Scan the records for lines with the word "VBUS", and copy every such line.

[[ RECORDS TO USE, beginning ]]

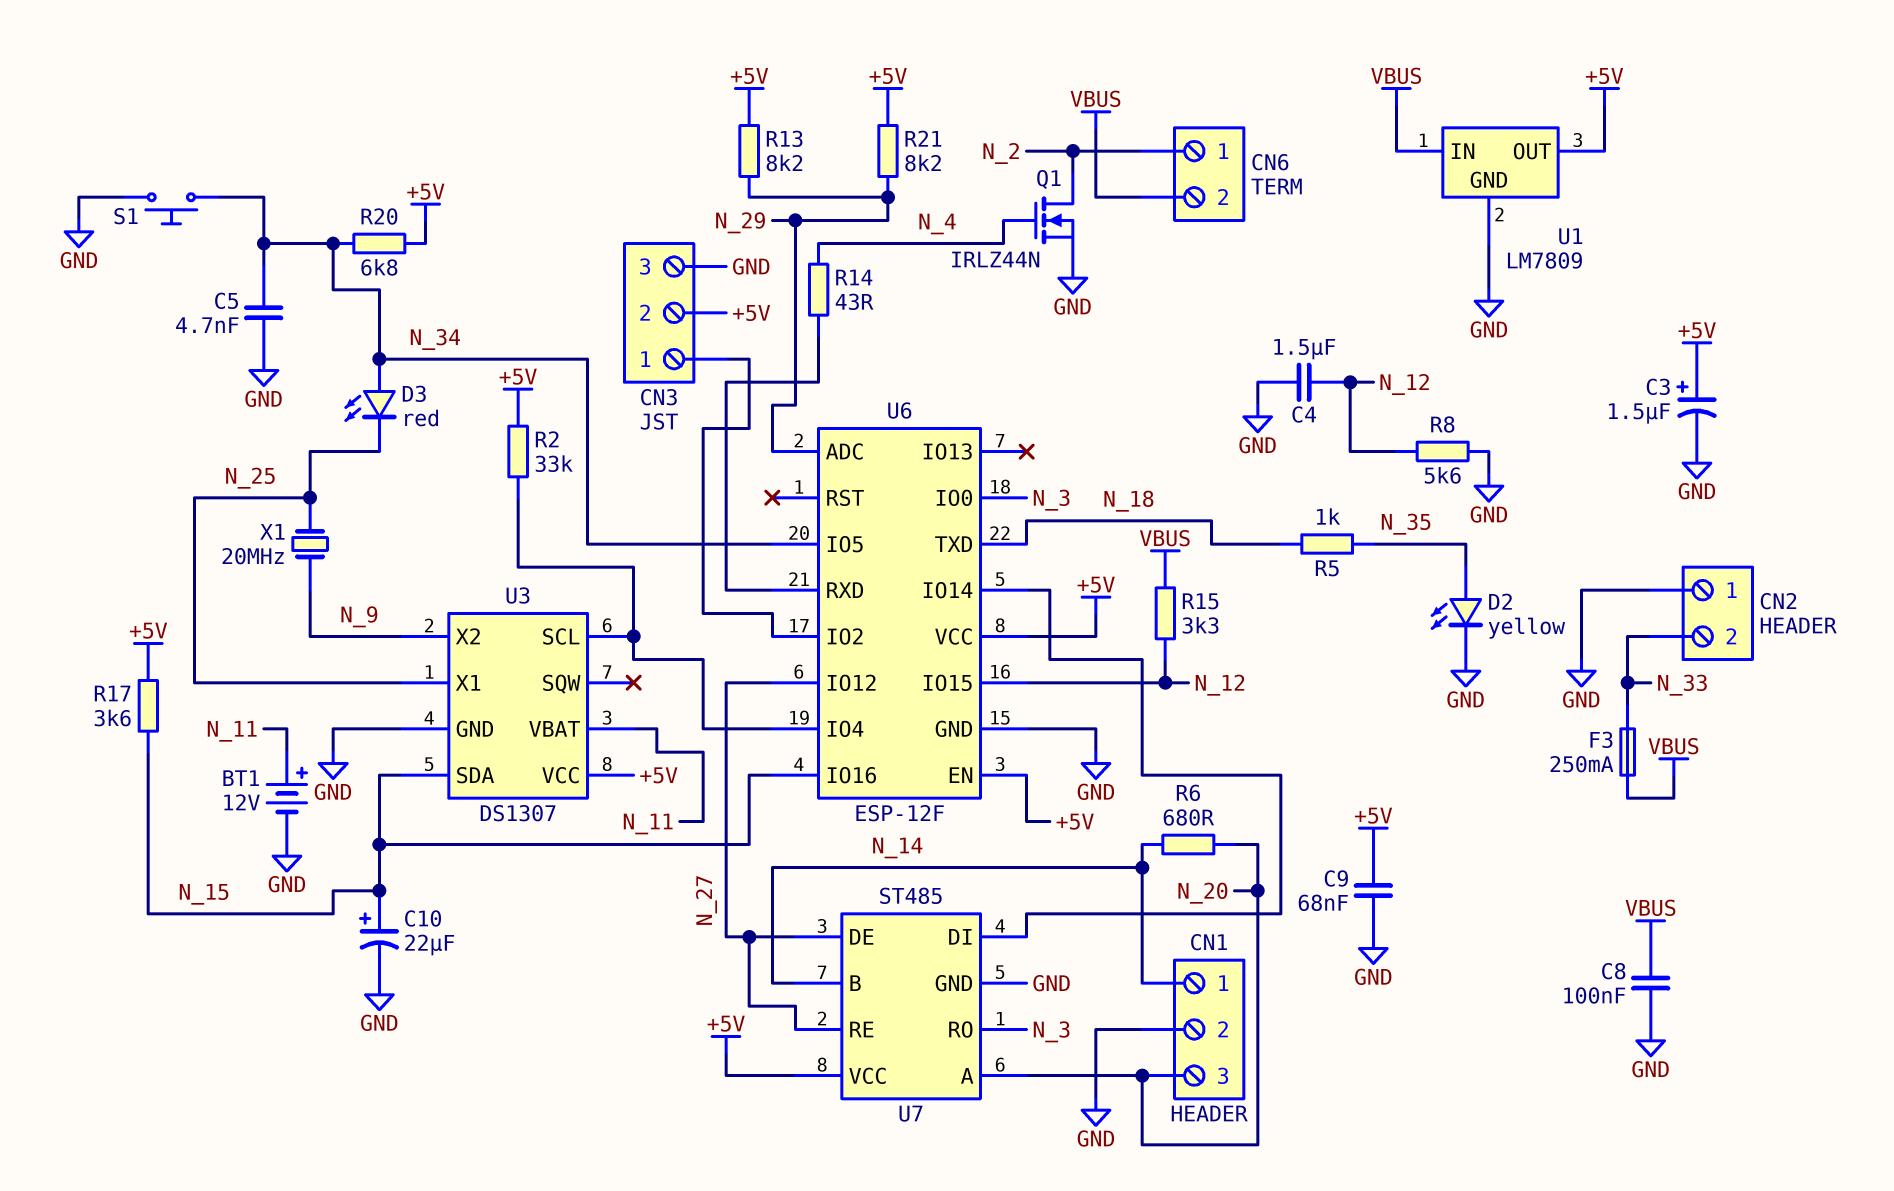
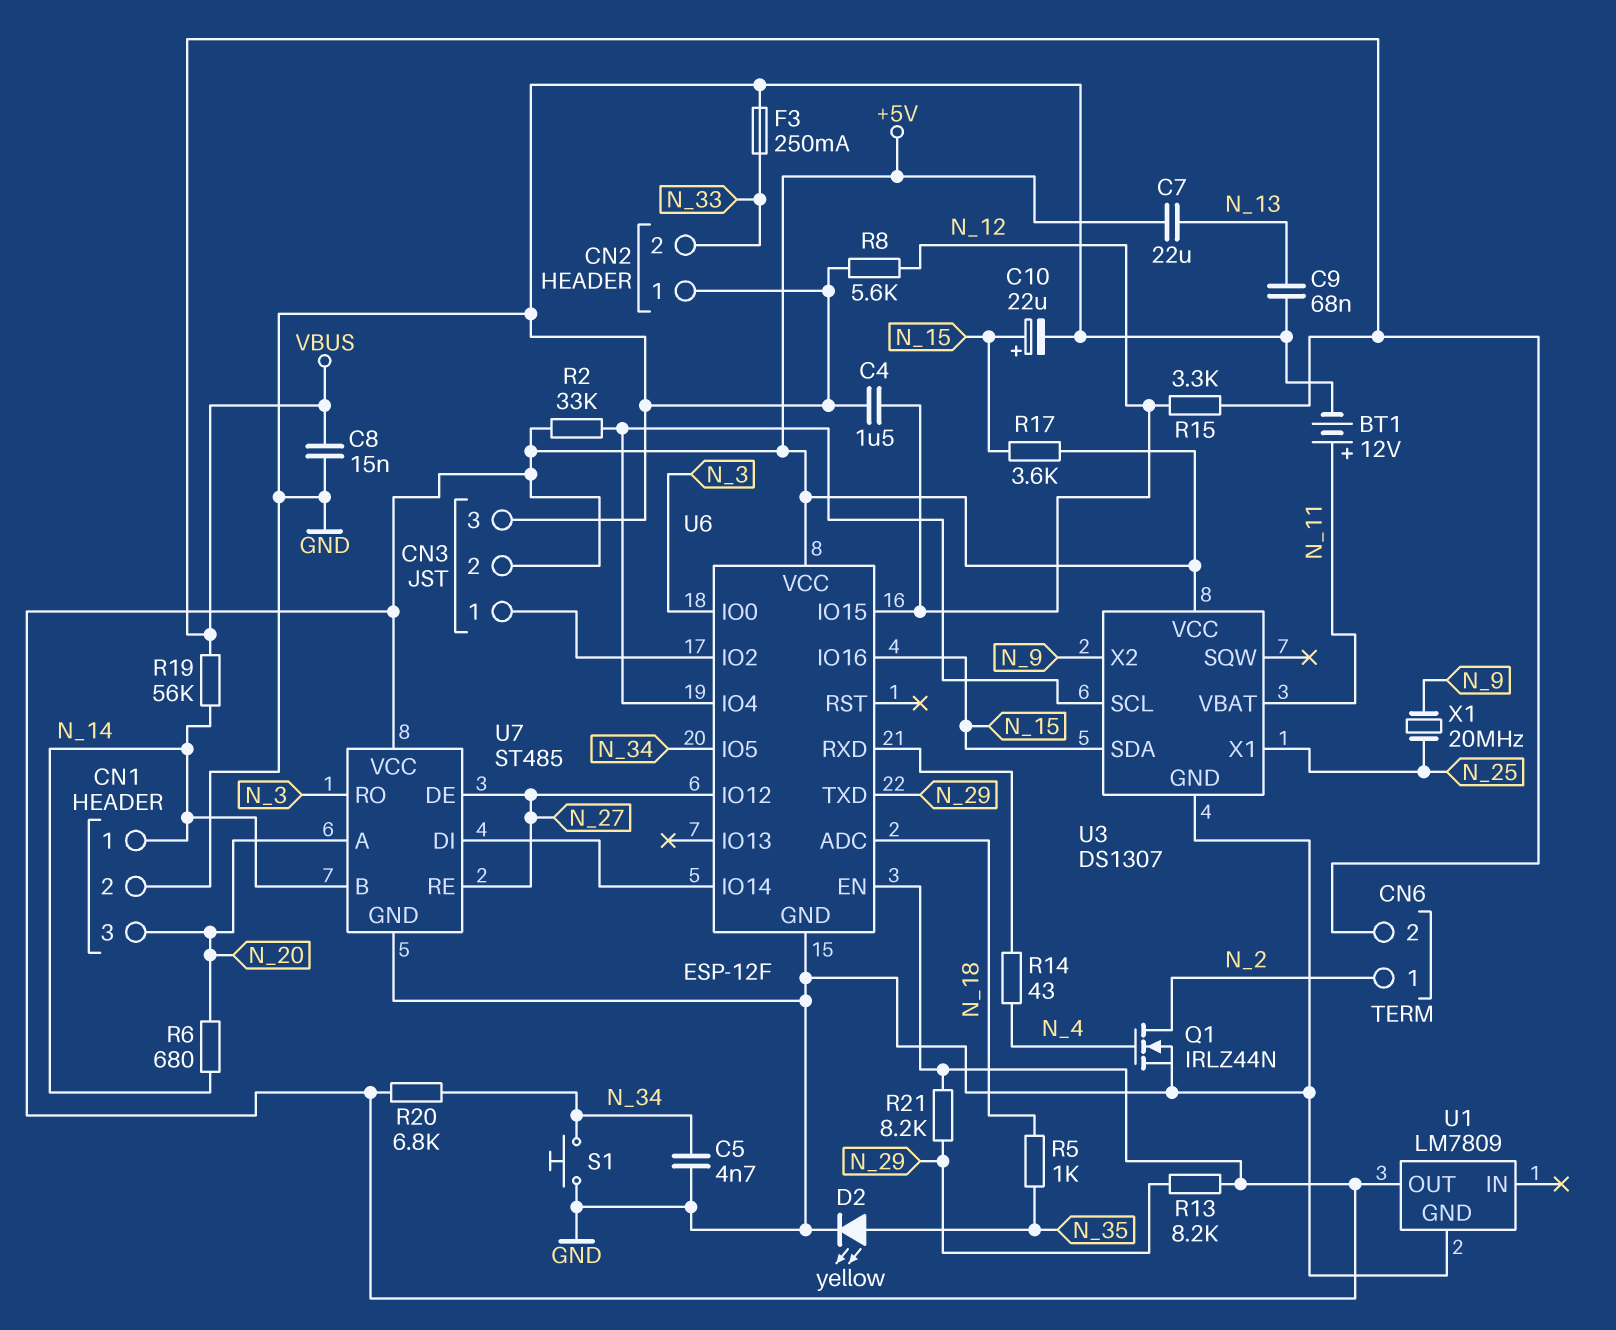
C3: 1.5uF (plus +5V, minus GND) -> none
C7: none -> 22uF (+5V, N_13)
C8: 100nF (GND, VBUS) -> 15nF (GND, VBUS)
C9: 68nF (+5V, GND) -> 68nF (GND, N_13)
D3: LED red (A N_34, K N_25) -> none
F3: 250mA (N_33, VBUS) -> 250mA (GND, N_33)
R19: none -> 56k (N_14, VBUS)
U1 pin IN: VBUS -> none
U6 pin ADC: N_29 -> N_18
U6 pin TXD: N_18 -> N_29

[[ RECORDS TO USE, end ]]

• [OUTPUT OF THE TASK]
C8: 100nF (GND, VBUS) -> 15nF (GND, VBUS)
F3: 250mA (N_33, VBUS) -> 250mA (GND, N_33)
R19: none -> 56k (N_14, VBUS)
U1 pin IN: VBUS -> none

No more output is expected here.